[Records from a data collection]
*****
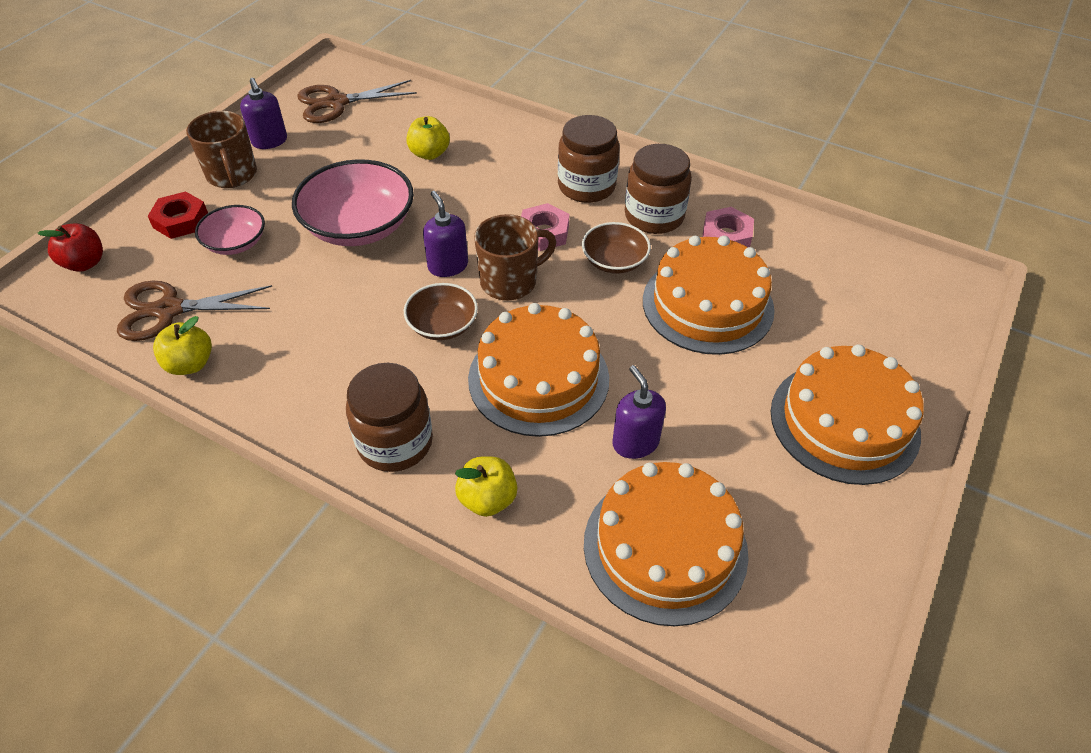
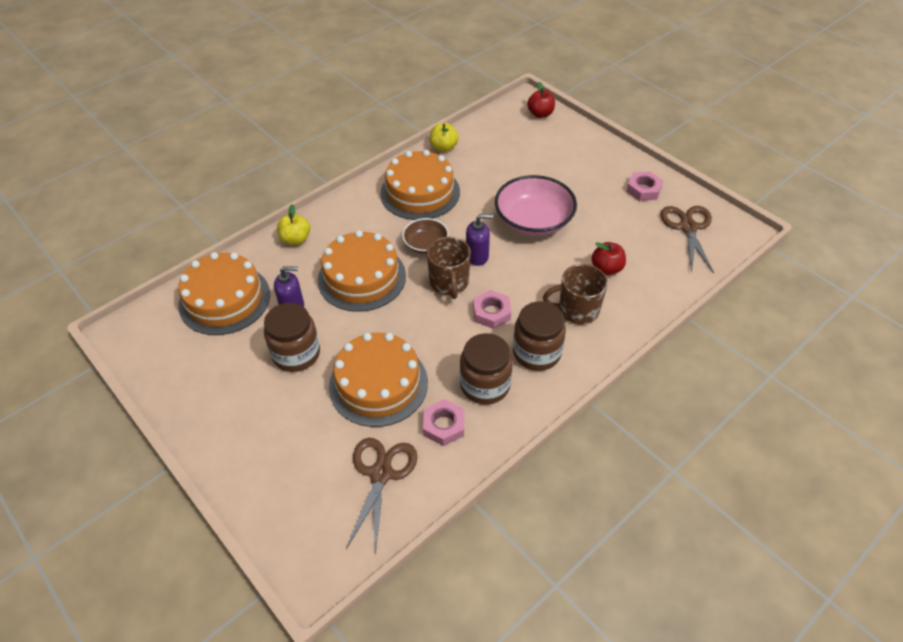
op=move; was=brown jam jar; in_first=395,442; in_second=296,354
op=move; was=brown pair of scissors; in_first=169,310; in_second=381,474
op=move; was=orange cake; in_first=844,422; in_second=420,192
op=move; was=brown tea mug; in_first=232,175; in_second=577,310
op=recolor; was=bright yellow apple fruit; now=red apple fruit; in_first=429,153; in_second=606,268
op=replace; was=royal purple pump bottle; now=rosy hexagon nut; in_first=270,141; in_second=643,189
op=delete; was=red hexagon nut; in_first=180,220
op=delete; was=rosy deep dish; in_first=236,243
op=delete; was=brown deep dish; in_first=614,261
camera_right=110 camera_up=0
*****
Task. Look through the entries above; copy every line holding the string "hexagon".

Answer space.
op=replace; was=royal purple pump bottle; now=rosy hexagon nut; in_first=270,141; in_second=643,189
op=delete; was=red hexagon nut; in_first=180,220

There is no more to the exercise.